**Activity**:
Every line in the data below from the one containing "relocated | YellowLemon" down to the one containing "missing | YellowWallet", both included, must be retyped exactly; no other line is to appear.

**Data under study**:

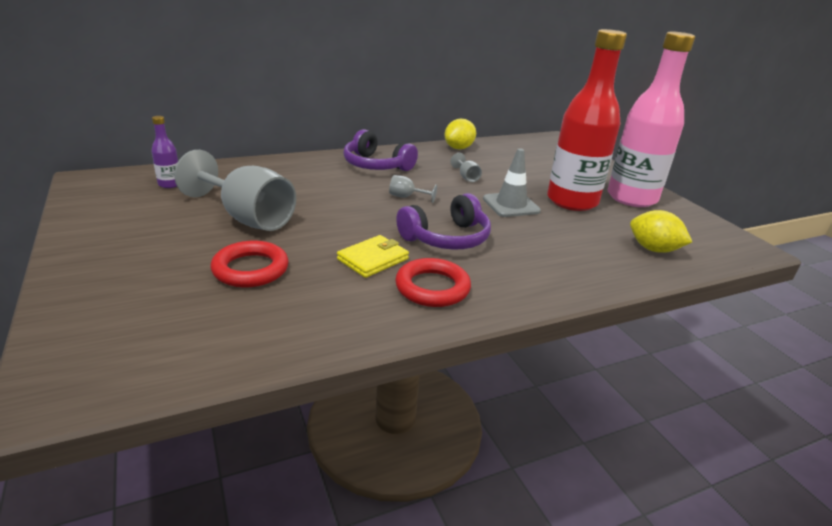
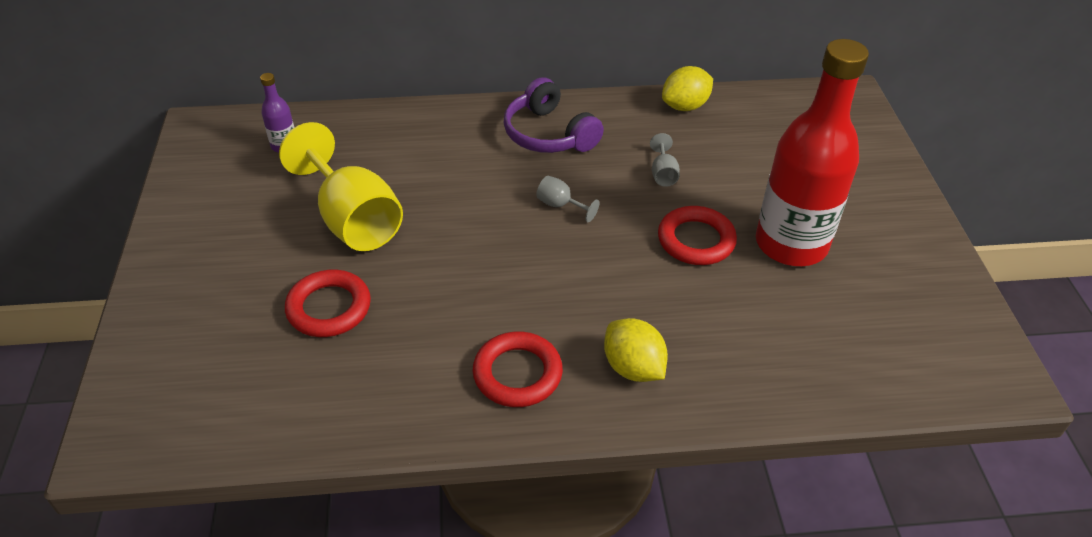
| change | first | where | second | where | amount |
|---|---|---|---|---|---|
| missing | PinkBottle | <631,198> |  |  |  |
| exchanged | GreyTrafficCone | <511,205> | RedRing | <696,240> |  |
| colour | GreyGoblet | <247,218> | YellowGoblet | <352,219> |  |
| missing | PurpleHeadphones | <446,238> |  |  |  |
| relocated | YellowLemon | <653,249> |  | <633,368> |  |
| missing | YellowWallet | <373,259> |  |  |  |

---

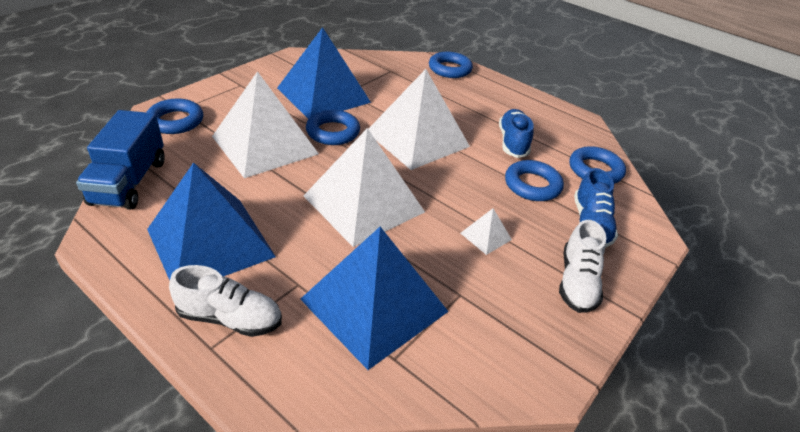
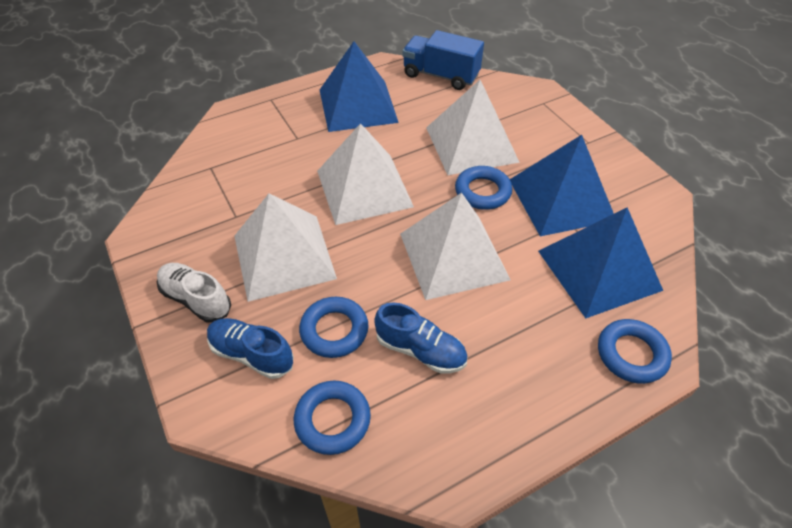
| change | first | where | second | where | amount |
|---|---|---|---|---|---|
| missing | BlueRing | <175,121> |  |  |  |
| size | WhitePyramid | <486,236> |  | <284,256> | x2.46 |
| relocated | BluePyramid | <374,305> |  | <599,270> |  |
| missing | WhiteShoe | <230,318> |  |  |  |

**Your response**:
| relocated | YellowLemon | <653,249> |  | <633,368> |  |
| missing | YellowWallet | <373,259> |  |  |  |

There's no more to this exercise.